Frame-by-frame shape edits
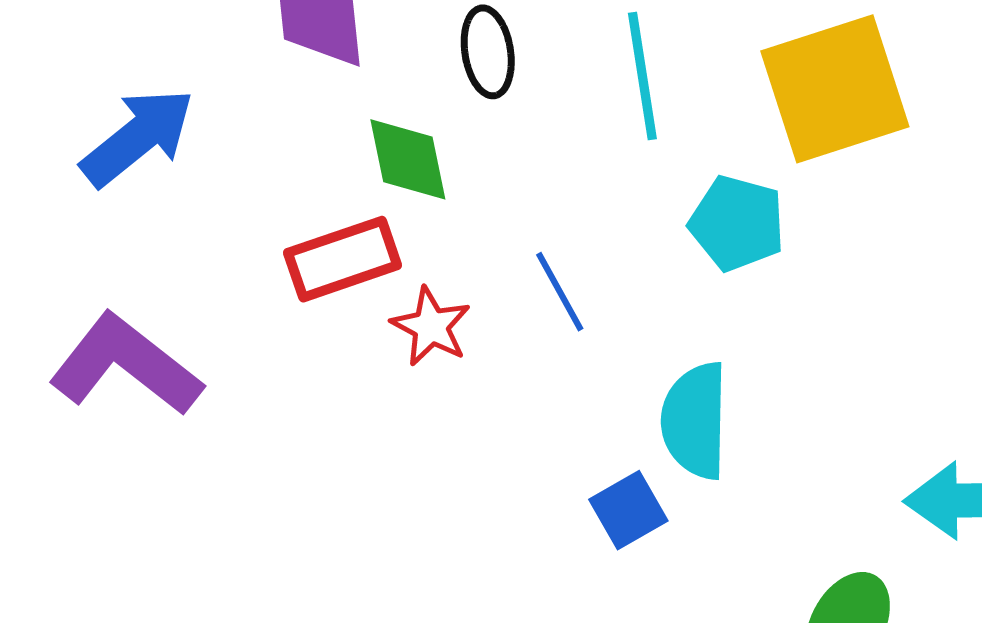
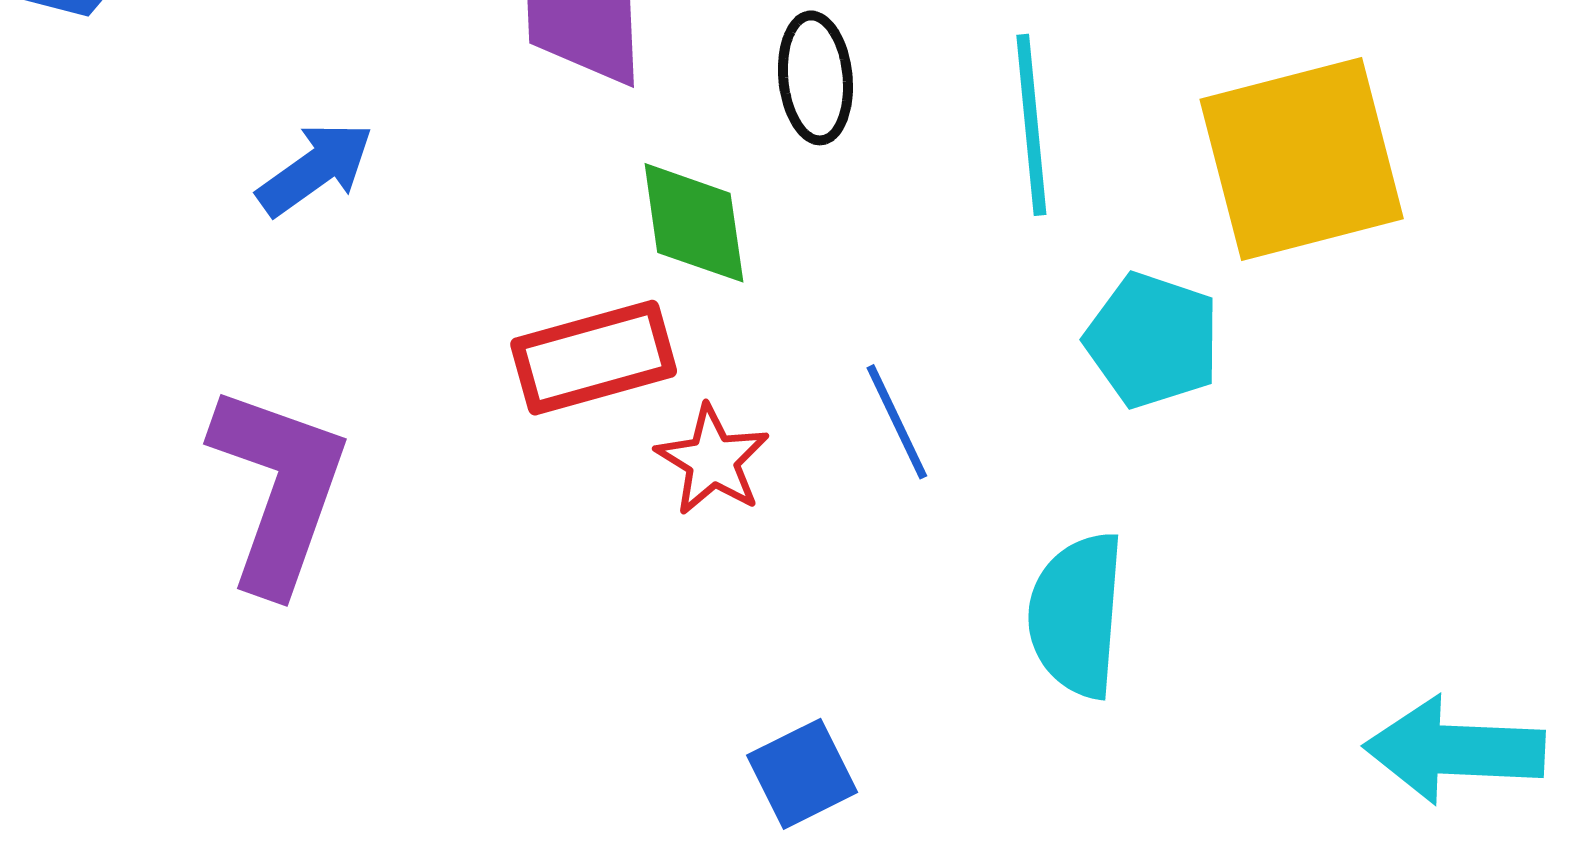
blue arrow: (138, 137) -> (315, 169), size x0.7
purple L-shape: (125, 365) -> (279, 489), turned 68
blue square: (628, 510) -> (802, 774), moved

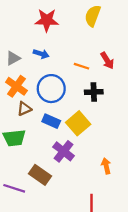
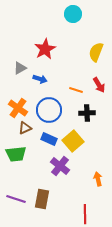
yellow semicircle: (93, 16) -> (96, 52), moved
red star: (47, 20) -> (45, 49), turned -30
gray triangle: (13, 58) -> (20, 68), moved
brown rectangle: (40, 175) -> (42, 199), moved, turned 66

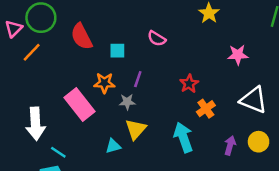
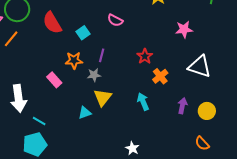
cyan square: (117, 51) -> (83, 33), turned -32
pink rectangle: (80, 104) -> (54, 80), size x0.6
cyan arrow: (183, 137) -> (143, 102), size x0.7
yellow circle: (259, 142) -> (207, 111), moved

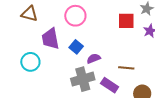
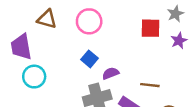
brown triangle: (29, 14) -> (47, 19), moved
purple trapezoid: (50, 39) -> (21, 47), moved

_DIRECTIONS FOR THIS TASK:_ Please retype all the entries word for word, omitting the pictures.

_TASK RESULT:_
blue arrow: (138, 137) -> (315, 169), size x0.7
purple L-shape: (125, 365) -> (279, 489), turned 68
blue square: (628, 510) -> (802, 774), moved

yellow semicircle: (93, 16) -> (96, 52), moved
red star: (47, 20) -> (45, 49), turned -30
gray triangle: (13, 58) -> (20, 68), moved
brown rectangle: (40, 175) -> (42, 199), moved, turned 66

cyan square: (117, 51) -> (83, 33), turned -32
pink rectangle: (80, 104) -> (54, 80), size x0.6
cyan arrow: (183, 137) -> (143, 102), size x0.7
yellow circle: (259, 142) -> (207, 111), moved

brown triangle: (29, 14) -> (47, 19), moved
purple trapezoid: (50, 39) -> (21, 47), moved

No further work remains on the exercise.